--- Assignment ---
Please transcribe the lines below exactly, and leave every image behind.

(Source data Opens)

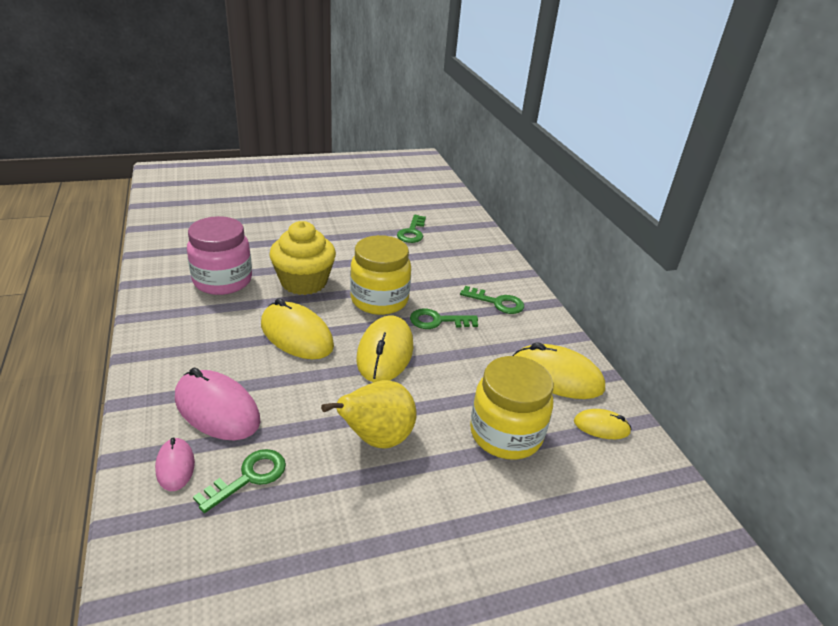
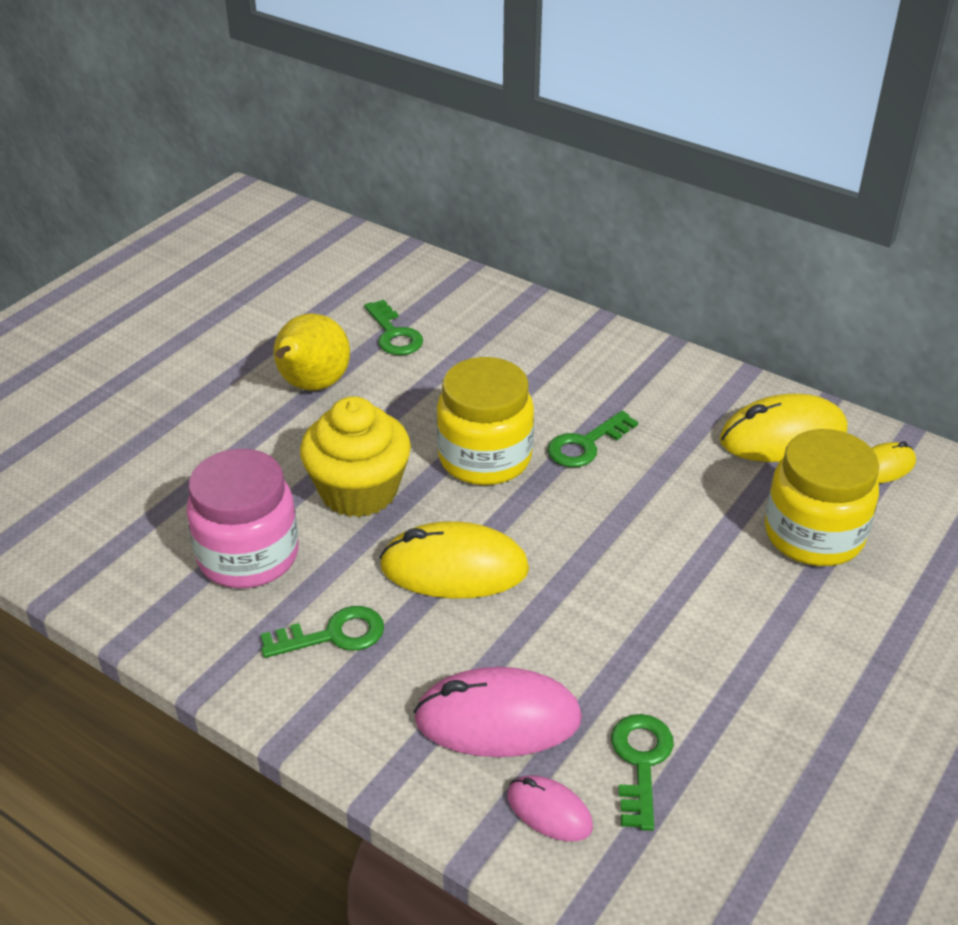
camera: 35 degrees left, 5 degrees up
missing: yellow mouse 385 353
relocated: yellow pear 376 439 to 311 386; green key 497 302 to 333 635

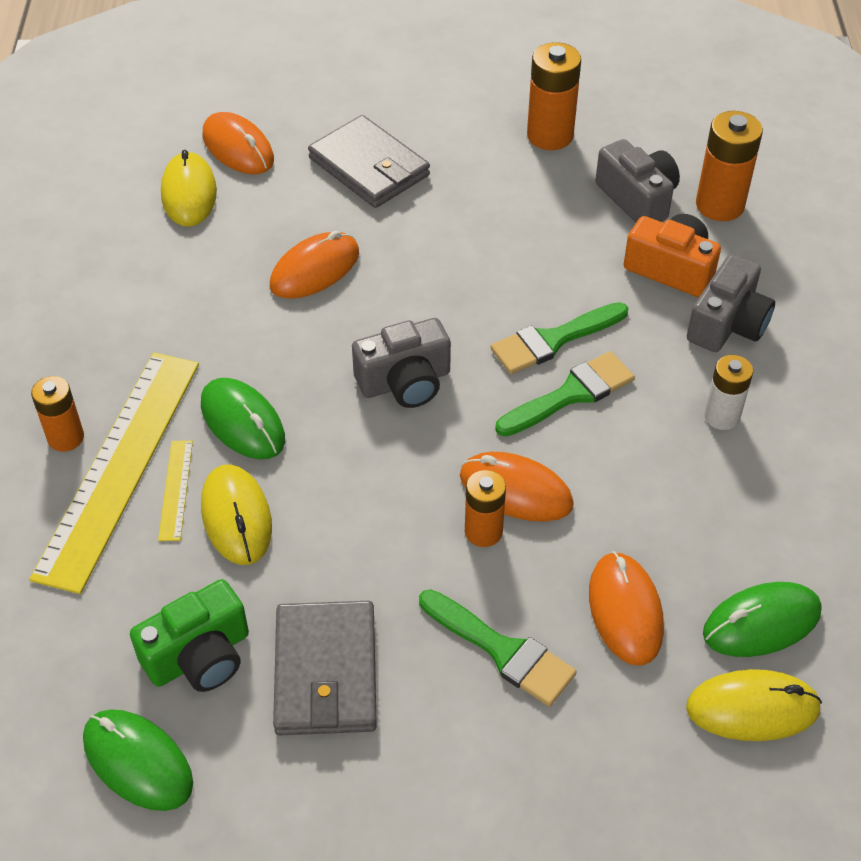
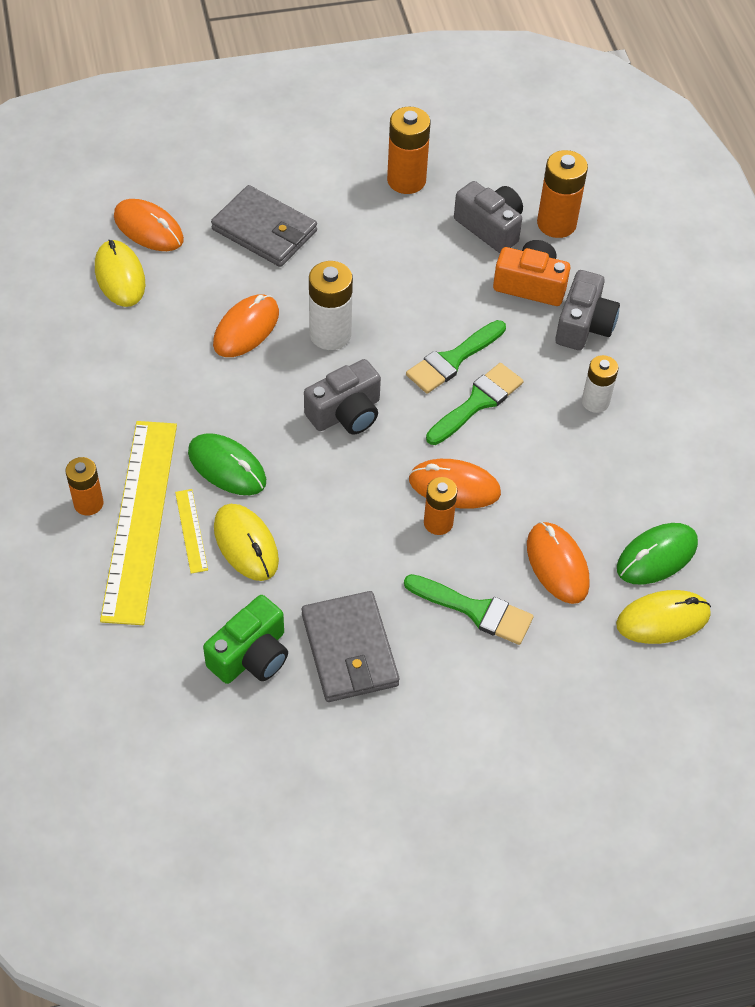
camera: 15 degrees left, 5 degrees up
missing: green mouse 138 762
appeared: white battery 330 334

(Source data Closes)

--- Written response ---
camera: 35 degrees left, 5 degrees up
missing: yellow mouse 385 353
relocated: yellow pear 376 439 to 311 386; green key 497 302 to 333 635

camera: 15 degrees left, 5 degrees up
missing: green mouse 138 762
appeared: white battery 330 334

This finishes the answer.